● **INSTRUCTION**
Below are some records; output exactly the lines from the line with "window: (143, 423) -> (52, 236), removed" to the line with "water cooler: (630, 61) -> (201, 271), added", both ends kept, and nothing more.

● **DATA**
%%
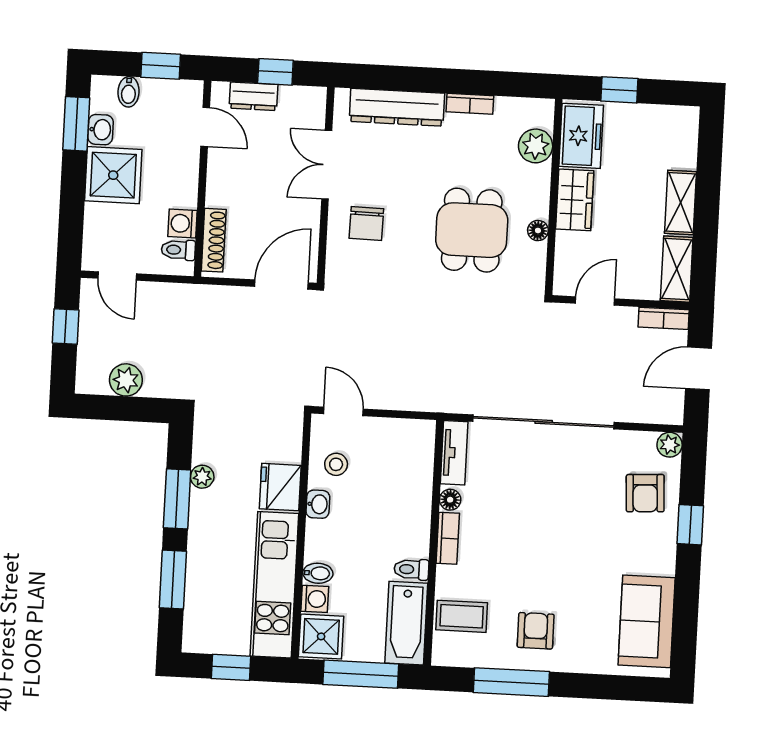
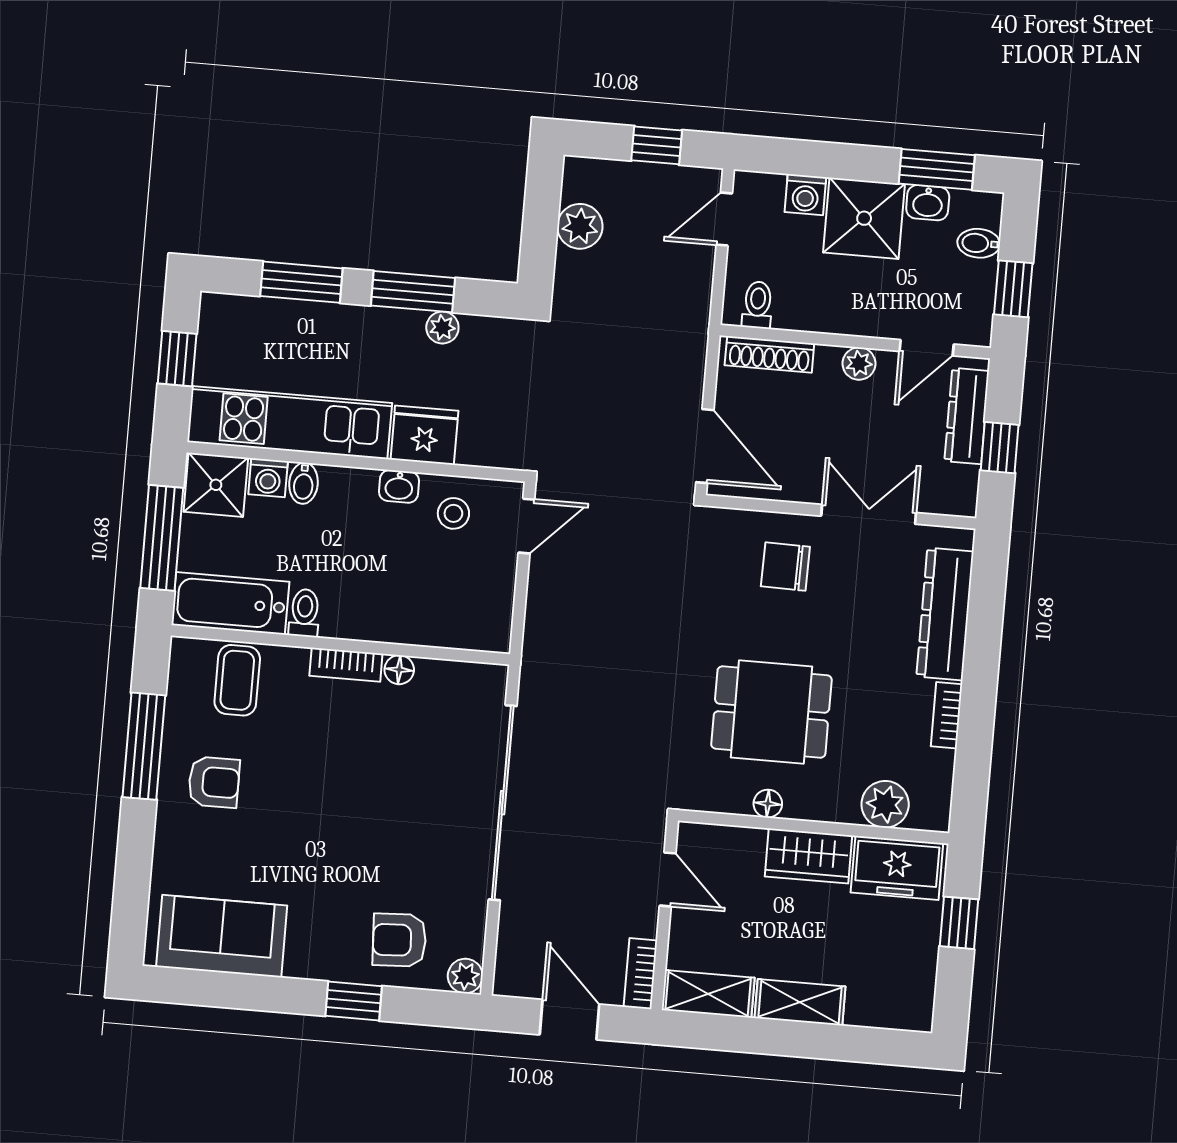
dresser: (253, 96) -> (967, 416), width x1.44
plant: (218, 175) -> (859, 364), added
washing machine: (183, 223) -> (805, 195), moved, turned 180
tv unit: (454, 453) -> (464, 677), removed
%%
%%
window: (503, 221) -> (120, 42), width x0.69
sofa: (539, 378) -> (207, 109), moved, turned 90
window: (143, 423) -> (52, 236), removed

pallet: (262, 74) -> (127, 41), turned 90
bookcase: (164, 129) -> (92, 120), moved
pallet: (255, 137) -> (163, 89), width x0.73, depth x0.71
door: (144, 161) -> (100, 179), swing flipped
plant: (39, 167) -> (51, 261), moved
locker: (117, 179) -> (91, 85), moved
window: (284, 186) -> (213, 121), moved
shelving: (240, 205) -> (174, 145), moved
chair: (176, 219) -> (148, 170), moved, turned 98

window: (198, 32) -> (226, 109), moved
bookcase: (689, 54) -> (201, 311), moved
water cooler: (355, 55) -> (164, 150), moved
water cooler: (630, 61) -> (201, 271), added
%%
● **RESPONSE TO THIS TASK**
window: (143, 423) -> (52, 236), removed

pallet: (262, 74) -> (127, 41), turned 90
bookcase: (164, 129) -> (92, 120), moved
pallet: (255, 137) -> (163, 89), width x0.73, depth x0.71
door: (144, 161) -> (100, 179), swing flipped
plant: (39, 167) -> (51, 261), moved
locker: (117, 179) -> (91, 85), moved
window: (284, 186) -> (213, 121), moved
shelving: (240, 205) -> (174, 145), moved
chair: (176, 219) -> (148, 170), moved, turned 98

window: (198, 32) -> (226, 109), moved
bookcase: (689, 54) -> (201, 311), moved
water cooler: (355, 55) -> (164, 150), moved
water cooler: (630, 61) -> (201, 271), added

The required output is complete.